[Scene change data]
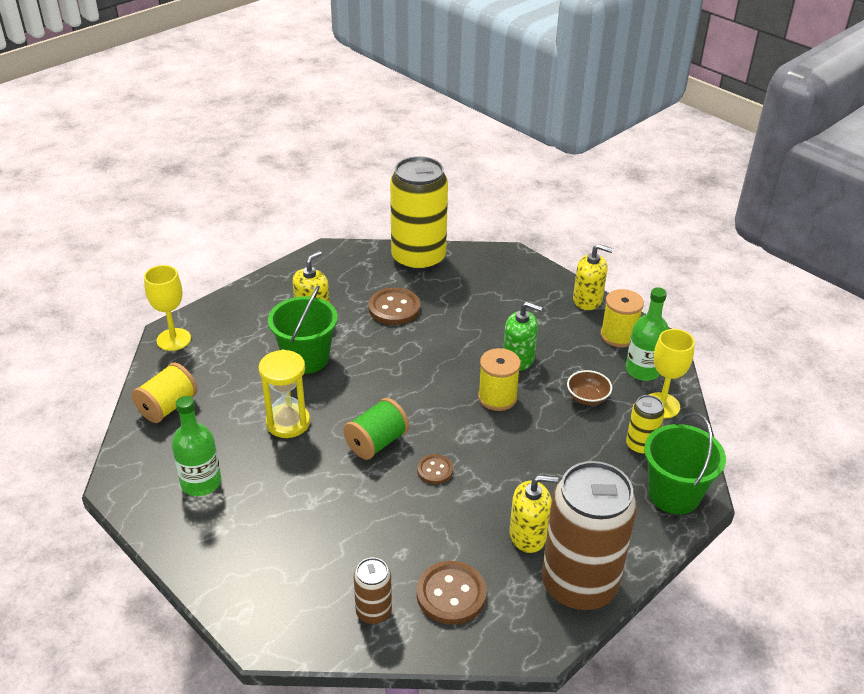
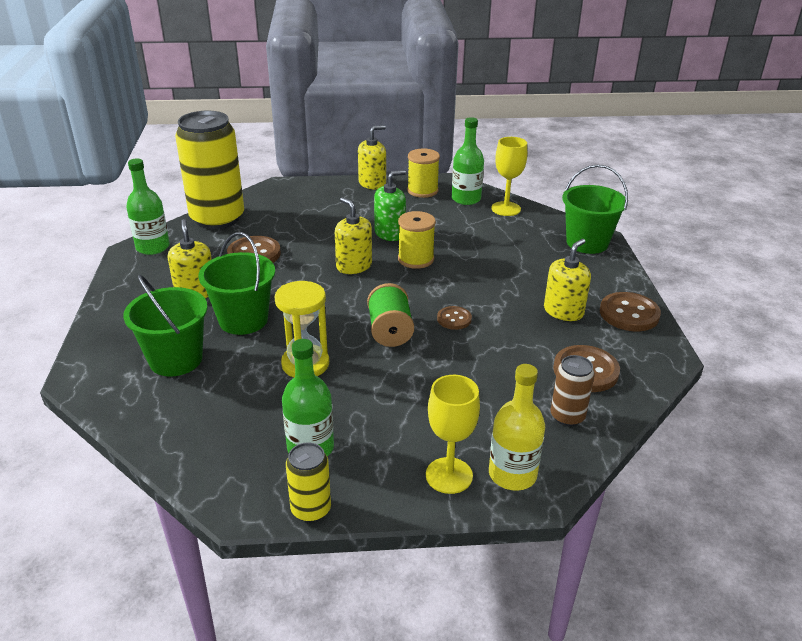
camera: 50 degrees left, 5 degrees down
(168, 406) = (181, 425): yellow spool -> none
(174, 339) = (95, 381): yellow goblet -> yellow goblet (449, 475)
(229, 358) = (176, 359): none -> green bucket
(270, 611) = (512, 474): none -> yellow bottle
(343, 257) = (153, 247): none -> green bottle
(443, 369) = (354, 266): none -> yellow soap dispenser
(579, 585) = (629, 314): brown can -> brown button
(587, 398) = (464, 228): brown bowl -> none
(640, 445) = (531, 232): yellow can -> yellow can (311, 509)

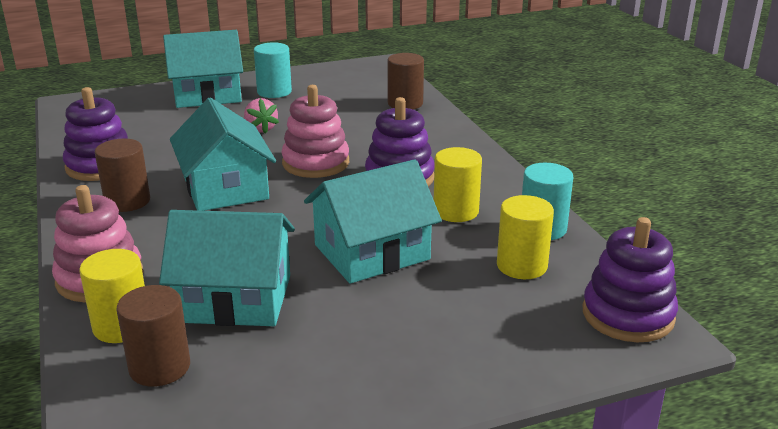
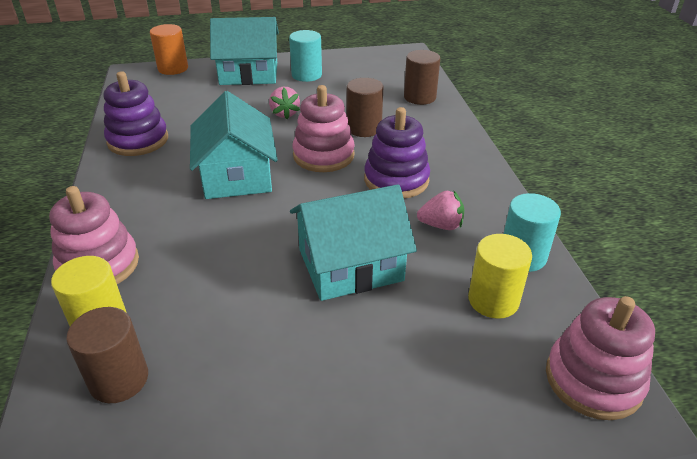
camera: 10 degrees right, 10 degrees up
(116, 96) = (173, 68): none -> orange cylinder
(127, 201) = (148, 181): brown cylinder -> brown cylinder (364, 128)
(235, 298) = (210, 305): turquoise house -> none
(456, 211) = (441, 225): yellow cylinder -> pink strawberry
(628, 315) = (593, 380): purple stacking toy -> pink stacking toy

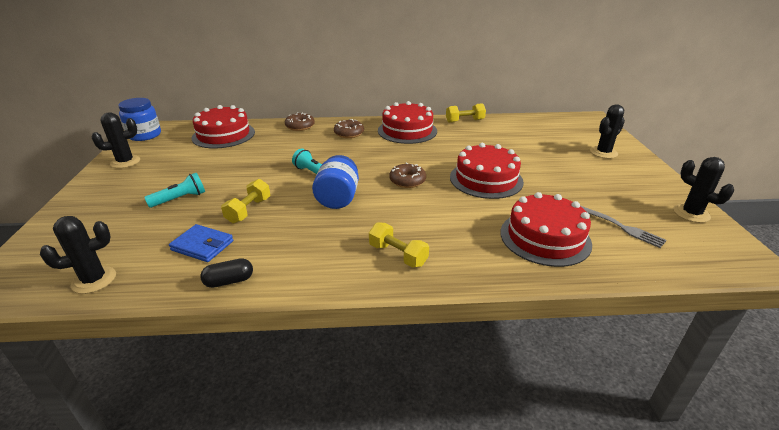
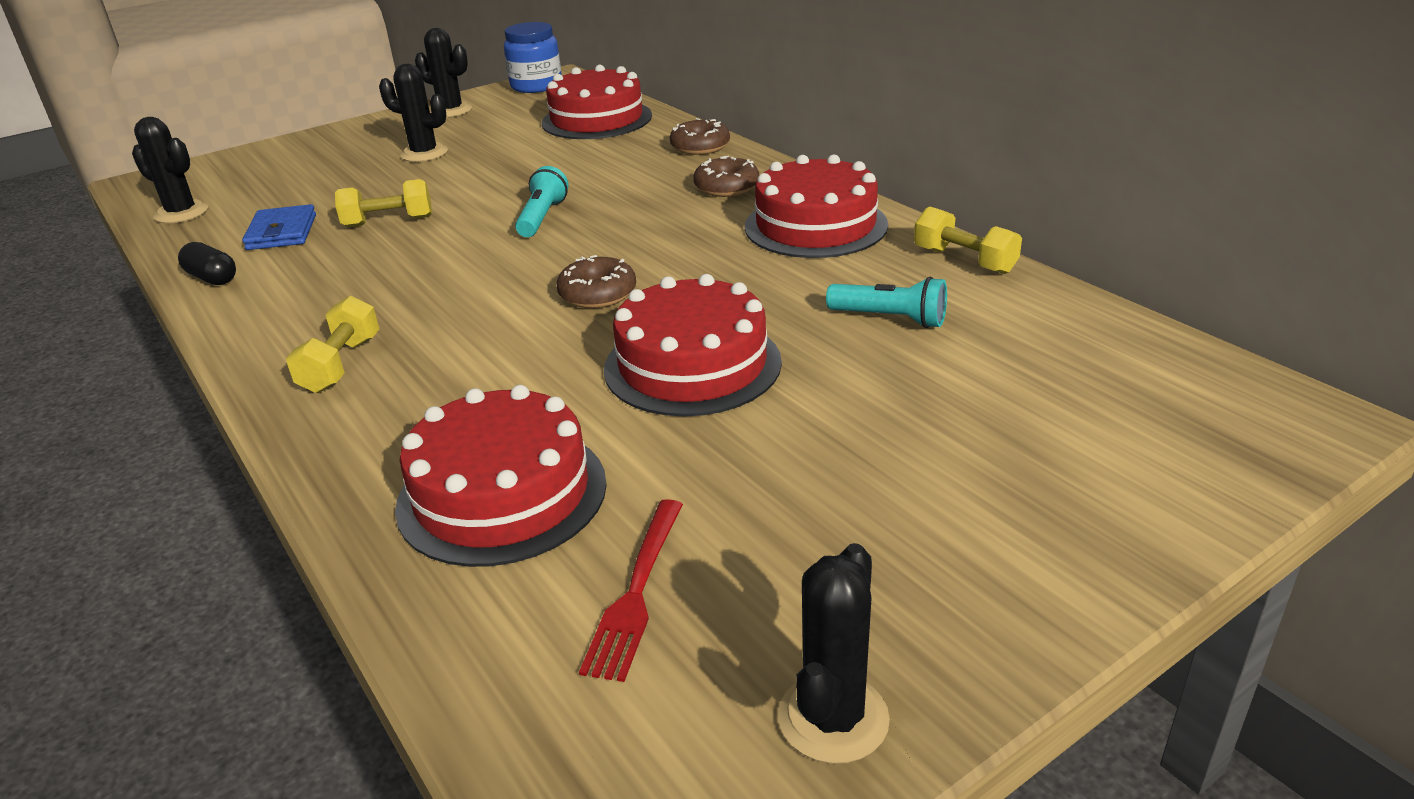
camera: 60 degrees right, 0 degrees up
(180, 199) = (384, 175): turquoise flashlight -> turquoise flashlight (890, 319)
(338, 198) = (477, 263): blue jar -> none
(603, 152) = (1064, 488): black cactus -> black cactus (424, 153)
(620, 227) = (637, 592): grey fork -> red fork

◆ **What you need to do**
Lines from the one containing "(116, 96) = (173, 68): none" through the final line of the entries above are to be retyped exactly, with every picture left out.

◆ **Response**
(116, 96) = (173, 68): none -> orange cylinder
(127, 201) = (148, 181): brown cylinder -> brown cylinder (364, 128)
(235, 298) = (210, 305): turquoise house -> none
(456, 211) = (441, 225): yellow cylinder -> pink strawberry
(628, 315) = (593, 380): purple stacking toy -> pink stacking toy

camera: 60 degrees right, 0 degrees up
(180, 199) = (384, 175): turquoise flashlight -> turquoise flashlight (890, 319)
(338, 198) = (477, 263): blue jar -> none
(603, 152) = (1064, 488): black cactus -> black cactus (424, 153)
(620, 227) = (637, 592): grey fork -> red fork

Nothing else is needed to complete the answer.